Exercise objective. Each line of the data below that includes the string "purple" must be copied.

Available records.
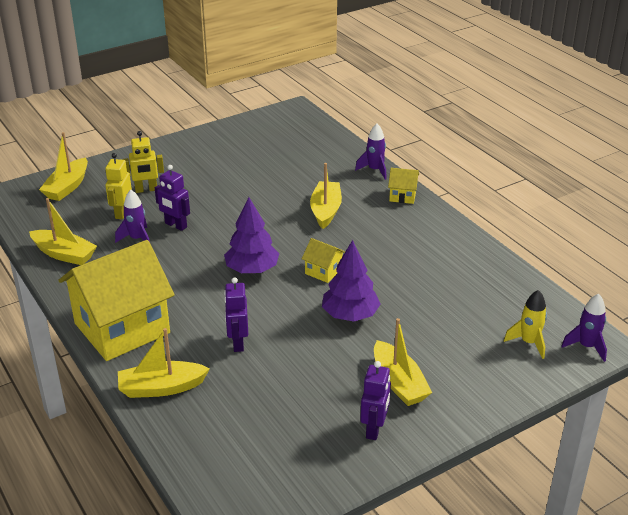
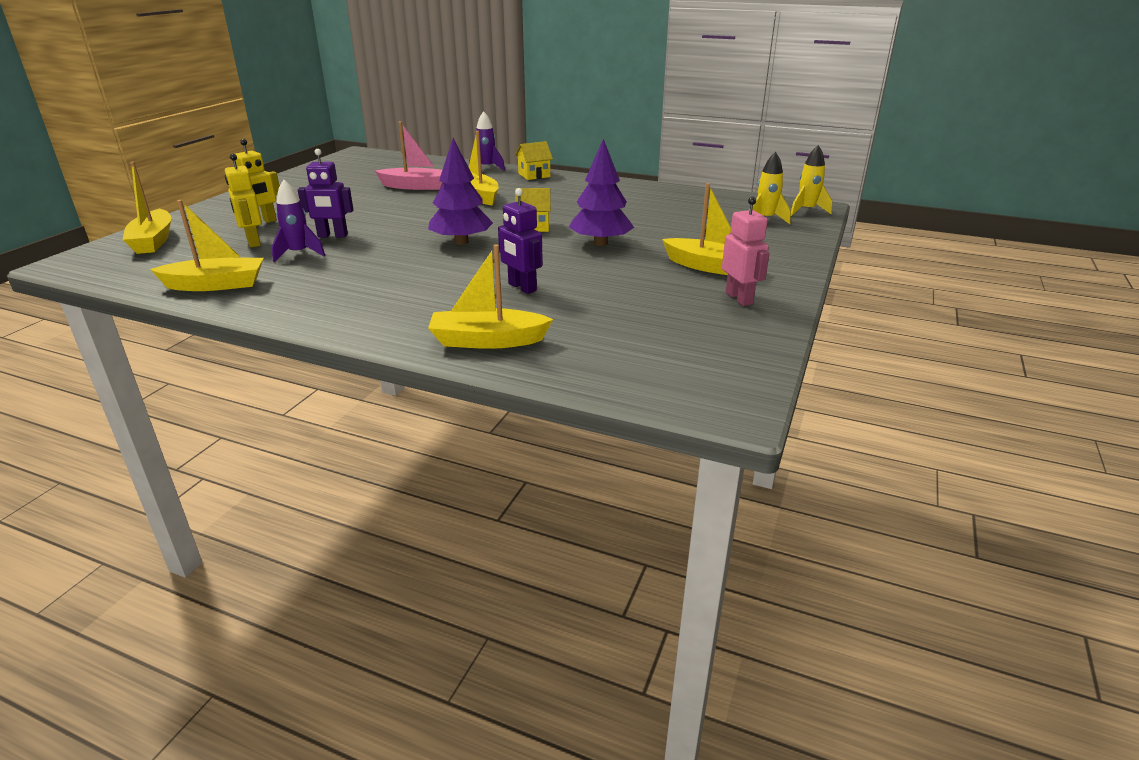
camera: 35 degrees left, 5 degrees down
(122, 328) = (373, 315): yellow house -> none
(161, 388) = (487, 341): yellow boat -> yellow boat turned 45 degrees clockwise
(291, 179) = (415, 186): none -> pink boat
(374, 429) = (739, 298): purple robot -> pink robot
(586, 346) = (806, 211): purple rocket -> yellow rocket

Answer to this problem.
(374, 429) = (739, 298): purple robot -> pink robot
(586, 346) = (806, 211): purple rocket -> yellow rocket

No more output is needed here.